(WORK INSTRUCTION)
Give an exact copy of the line that has "purple soap dispenser: 5 -> 7" and of every line below it, through the last, with nothing else.

(DATA RECORDS)
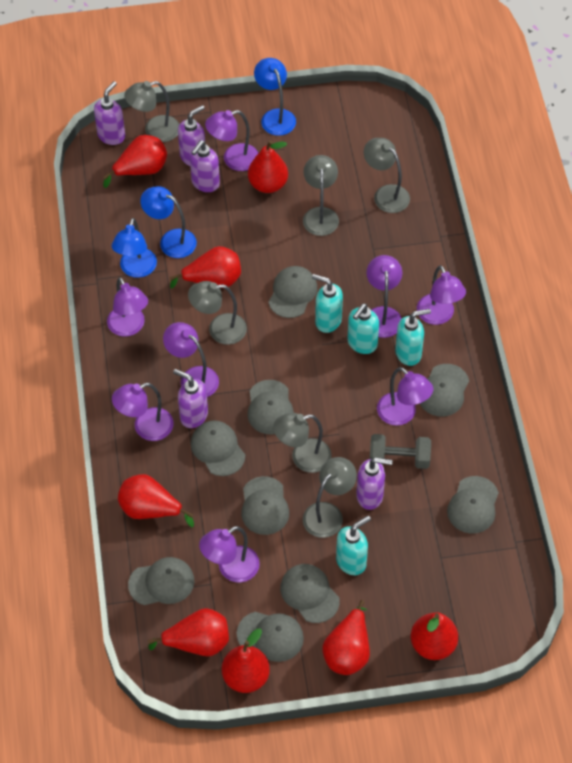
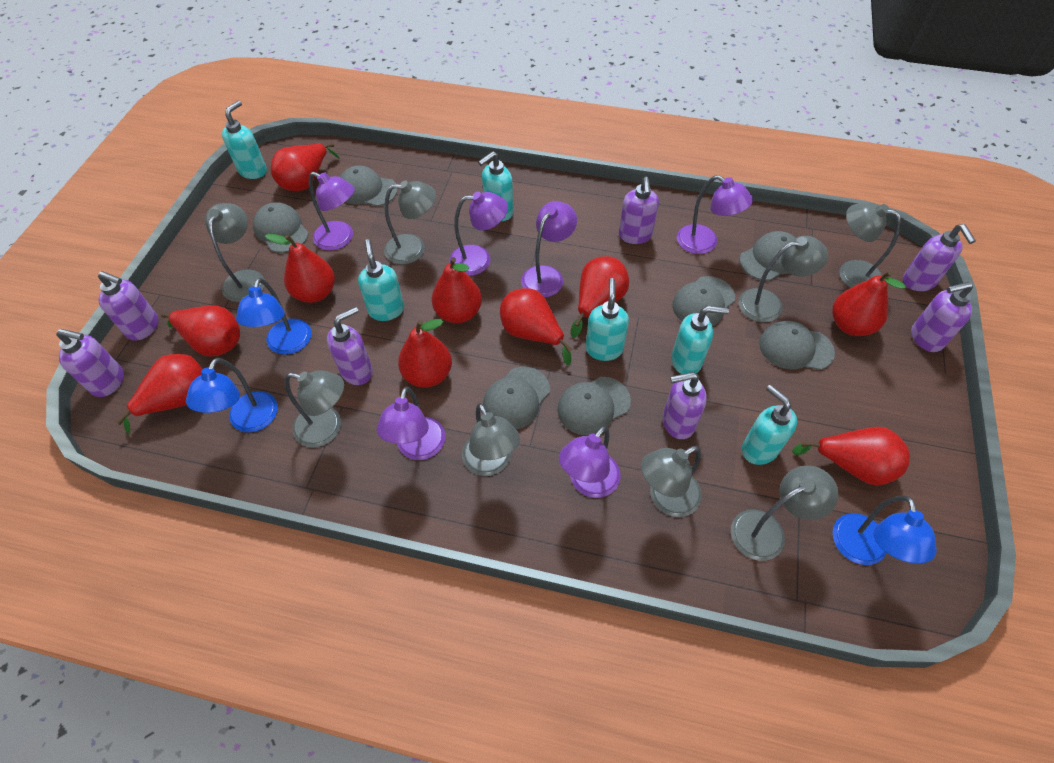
grey cap: 9 -> 7
grey dumbbell: 1 -> 0
grey lamp: 6 -> 8
purple lamp: 8 -> 6
purple soap dispenser: 5 -> 7
red pear: 8 -> 10
turquoise soap dispenser: 4 -> 6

(PROBLEM SOLUTION)
purple soap dispenser: 5 -> 7
red pear: 8 -> 10
turquoise soap dispenser: 4 -> 6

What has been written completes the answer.